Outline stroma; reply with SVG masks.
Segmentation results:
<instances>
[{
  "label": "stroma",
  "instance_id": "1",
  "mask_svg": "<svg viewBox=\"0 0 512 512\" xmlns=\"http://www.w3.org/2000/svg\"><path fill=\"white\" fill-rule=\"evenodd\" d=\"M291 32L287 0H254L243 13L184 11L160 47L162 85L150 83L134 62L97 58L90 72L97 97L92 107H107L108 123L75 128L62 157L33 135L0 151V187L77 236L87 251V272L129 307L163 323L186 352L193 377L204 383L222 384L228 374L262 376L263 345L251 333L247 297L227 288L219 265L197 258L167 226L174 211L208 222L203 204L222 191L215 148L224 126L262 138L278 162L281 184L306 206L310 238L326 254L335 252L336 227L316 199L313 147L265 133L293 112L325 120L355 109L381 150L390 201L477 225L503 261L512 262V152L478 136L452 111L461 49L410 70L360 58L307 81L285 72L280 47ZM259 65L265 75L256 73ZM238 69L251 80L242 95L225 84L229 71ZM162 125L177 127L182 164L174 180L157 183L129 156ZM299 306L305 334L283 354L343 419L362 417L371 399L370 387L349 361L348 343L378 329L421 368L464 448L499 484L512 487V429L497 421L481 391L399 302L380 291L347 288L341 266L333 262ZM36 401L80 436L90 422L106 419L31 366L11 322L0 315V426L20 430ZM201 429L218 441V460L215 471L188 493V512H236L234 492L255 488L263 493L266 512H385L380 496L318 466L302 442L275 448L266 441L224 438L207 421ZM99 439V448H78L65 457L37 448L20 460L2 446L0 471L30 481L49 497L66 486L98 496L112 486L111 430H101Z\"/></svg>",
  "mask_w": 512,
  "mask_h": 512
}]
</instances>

The task:
Reproduce the listing shown above in its entirety, exactly.

Written response:
Outline stroma; reply with SVG masks.
Segmentation results:
<instances>
[{
  "label": "stroma",
  "instance_id": "1",
  "mask_svg": "<svg viewBox=\"0 0 512 512\" xmlns=\"http://www.w3.org/2000/svg\"><path fill=\"white\" fill-rule=\"evenodd\" d=\"M291 32L287 0H254L243 13L184 11L160 47L162 85L150 83L134 62L97 58L90 72L97 97L92 107H107L108 123L75 128L62 157L33 135L0 151V187L77 236L87 251V272L129 307L163 323L186 352L193 377L204 383L222 384L228 374L262 376L263 345L251 333L247 297L227 288L219 265L197 258L167 226L174 211L208 222L203 204L222 191L215 148L224 126L262 138L278 162L281 184L306 206L310 238L326 254L335 252L336 227L316 199L313 147L265 133L293 112L325 120L355 109L381 150L390 201L477 225L503 261L512 262V152L478 136L452 111L461 49L410 70L360 58L307 81L285 72L280 47ZM259 65L265 75L256 73ZM238 69L251 80L242 95L225 84L229 71ZM162 125L177 127L182 164L174 180L157 183L129 156ZM299 306L305 334L283 354L343 419L362 417L371 399L370 387L349 361L348 343L378 329L421 368L464 448L499 484L512 487V429L497 421L481 391L399 302L380 291L347 288L341 266L333 262ZM36 401L80 436L90 422L106 419L31 366L11 322L0 315V426L20 430ZM201 429L218 441V460L215 471L188 493V512H236L234 492L255 488L263 493L266 512H385L380 496L318 466L302 442L275 448L266 441L224 438L207 421ZM99 439V448H78L65 457L37 448L20 460L2 446L0 471L30 481L49 497L66 486L98 496L112 486L111 430H101Z\"/></svg>",
  "mask_w": 512,
  "mask_h": 512
}]
</instances>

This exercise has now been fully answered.